───── Material for this exercise ─────

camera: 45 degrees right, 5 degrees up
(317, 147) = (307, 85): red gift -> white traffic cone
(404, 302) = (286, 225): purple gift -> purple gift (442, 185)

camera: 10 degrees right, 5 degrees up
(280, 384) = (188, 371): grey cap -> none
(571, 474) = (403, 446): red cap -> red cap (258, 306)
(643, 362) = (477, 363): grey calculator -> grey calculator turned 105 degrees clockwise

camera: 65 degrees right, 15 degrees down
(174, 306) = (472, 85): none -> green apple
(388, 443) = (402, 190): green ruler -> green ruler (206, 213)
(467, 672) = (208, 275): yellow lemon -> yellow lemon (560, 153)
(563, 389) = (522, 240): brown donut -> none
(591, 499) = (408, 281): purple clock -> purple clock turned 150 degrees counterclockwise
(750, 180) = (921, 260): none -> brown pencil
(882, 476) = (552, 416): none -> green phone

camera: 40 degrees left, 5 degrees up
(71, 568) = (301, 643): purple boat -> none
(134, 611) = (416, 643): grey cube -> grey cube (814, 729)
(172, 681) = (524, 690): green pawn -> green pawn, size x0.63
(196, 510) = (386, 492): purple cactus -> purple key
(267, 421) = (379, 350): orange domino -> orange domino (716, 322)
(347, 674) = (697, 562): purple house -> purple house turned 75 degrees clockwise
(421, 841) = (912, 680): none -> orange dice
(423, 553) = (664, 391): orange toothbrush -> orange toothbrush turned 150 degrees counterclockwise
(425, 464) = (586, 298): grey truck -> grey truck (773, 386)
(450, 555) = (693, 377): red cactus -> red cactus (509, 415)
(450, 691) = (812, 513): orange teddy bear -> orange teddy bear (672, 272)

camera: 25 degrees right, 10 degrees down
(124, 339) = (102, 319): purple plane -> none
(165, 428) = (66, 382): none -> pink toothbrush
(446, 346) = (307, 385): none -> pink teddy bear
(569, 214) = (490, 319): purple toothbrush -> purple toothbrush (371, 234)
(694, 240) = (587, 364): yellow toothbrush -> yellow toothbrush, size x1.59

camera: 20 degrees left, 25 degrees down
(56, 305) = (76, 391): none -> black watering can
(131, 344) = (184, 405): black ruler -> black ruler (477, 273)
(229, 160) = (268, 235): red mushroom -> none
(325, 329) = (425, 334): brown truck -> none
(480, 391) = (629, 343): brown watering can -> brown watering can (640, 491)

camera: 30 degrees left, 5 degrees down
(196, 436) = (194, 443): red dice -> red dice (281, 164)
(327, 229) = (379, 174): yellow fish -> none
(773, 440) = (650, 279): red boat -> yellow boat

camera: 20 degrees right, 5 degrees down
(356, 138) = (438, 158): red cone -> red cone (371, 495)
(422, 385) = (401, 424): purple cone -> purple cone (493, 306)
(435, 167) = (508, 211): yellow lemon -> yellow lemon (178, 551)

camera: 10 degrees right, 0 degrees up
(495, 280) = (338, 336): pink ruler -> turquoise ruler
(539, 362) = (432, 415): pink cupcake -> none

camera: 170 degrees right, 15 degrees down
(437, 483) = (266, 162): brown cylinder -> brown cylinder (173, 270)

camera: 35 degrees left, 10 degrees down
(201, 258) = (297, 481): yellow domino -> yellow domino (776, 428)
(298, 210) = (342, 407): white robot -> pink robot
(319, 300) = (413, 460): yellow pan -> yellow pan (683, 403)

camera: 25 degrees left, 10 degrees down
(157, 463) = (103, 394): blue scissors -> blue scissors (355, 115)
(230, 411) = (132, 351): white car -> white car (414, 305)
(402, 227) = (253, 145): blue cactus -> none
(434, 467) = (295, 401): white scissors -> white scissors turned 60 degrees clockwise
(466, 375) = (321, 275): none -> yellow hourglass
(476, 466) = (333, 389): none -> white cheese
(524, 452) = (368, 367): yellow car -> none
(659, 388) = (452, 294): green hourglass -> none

─────

Task instructions | Would you state how many lines of the data above hold the string "orange"? Reply with the number alone.

Your response | 4